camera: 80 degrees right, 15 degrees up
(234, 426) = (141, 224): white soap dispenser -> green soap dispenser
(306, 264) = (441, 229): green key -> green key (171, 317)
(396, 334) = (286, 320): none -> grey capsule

***

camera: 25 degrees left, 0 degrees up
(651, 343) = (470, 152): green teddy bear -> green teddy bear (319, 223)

***

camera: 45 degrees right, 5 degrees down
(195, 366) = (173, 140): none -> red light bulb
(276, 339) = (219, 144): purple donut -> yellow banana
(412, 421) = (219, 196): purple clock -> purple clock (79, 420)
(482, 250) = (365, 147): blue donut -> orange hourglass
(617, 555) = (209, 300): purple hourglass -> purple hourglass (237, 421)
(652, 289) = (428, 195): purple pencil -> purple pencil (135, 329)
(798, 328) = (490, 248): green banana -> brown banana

***

EXERCISE AIM — In the entries above, find the line with "(234, 426) = (141, 224): white" and the line with "(396, 334) = (286, 320): none -> grey capsule", then set down exactly those two and every line between them, nothing else.

SOLUTION FOR THIS EXERCISE —
(234, 426) = (141, 224): white soap dispenser -> green soap dispenser
(306, 264) = (441, 229): green key -> green key (171, 317)
(396, 334) = (286, 320): none -> grey capsule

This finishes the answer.